__WHAT THIS TASK INVOLVES__:
Each line starting at the one that contains "nothing => turquoise ring <284, 318>" and ending at the one that contains "nothing => brown ring <559, 364>" must be returned exactly, and the rest of the listing is left out.

=== Section Start ===

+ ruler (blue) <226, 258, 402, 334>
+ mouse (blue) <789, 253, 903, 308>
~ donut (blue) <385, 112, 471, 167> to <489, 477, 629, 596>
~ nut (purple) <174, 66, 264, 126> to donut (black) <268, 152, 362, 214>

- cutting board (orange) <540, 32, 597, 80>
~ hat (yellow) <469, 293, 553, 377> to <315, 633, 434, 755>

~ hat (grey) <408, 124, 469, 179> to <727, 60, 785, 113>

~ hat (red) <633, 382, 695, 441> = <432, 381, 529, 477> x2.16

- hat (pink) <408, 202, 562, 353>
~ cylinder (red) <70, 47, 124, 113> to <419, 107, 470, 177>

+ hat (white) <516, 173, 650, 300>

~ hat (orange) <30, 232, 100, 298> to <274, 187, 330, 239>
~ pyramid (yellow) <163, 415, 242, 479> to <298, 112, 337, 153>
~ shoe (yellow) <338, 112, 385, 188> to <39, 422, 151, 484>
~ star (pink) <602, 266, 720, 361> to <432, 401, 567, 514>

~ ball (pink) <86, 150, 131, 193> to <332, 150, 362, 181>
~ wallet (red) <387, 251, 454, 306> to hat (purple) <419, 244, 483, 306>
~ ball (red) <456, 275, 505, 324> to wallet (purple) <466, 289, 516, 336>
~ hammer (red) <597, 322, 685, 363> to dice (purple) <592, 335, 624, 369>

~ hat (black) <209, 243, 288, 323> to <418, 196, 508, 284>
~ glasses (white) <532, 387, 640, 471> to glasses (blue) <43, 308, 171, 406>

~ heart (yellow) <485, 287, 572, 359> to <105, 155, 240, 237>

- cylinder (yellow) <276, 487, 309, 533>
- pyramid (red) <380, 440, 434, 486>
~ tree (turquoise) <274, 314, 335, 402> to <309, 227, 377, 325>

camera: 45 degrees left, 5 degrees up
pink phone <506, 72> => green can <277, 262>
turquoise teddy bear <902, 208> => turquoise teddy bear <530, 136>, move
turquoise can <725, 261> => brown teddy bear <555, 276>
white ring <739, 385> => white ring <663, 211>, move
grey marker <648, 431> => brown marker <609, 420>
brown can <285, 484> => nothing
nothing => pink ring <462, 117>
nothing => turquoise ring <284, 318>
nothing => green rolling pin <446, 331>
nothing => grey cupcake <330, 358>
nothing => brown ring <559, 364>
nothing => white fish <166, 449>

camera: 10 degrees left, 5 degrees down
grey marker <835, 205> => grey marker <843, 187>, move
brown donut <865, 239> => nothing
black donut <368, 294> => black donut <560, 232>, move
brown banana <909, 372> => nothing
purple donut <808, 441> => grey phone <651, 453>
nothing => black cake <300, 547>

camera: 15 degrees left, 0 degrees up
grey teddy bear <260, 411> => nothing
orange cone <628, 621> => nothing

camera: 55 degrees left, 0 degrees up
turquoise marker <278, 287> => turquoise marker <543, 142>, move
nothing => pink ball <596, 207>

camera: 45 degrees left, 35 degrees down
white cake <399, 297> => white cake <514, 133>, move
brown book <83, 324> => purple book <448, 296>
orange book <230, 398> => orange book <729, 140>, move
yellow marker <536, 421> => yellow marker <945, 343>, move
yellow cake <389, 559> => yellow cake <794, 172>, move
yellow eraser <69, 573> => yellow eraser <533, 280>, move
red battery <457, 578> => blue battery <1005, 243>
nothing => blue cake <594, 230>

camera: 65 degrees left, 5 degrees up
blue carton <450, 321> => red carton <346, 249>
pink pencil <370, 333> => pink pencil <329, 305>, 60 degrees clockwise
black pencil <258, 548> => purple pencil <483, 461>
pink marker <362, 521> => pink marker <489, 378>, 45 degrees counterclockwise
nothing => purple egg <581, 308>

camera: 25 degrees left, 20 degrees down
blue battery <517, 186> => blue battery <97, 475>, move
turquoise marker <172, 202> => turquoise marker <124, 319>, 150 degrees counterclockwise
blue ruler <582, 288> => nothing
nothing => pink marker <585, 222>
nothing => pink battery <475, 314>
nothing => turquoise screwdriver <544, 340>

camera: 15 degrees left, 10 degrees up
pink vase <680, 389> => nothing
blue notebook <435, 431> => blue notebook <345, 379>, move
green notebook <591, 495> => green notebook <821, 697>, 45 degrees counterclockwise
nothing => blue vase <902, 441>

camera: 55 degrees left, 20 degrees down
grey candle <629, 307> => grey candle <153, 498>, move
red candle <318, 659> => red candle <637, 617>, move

=== Section End ===

__TASK OUTPUT__:
nothing => turquoise ring <284, 318>
nothing => green rolling pin <446, 331>
nothing => grey cupcake <330, 358>
nothing => brown ring <559, 364>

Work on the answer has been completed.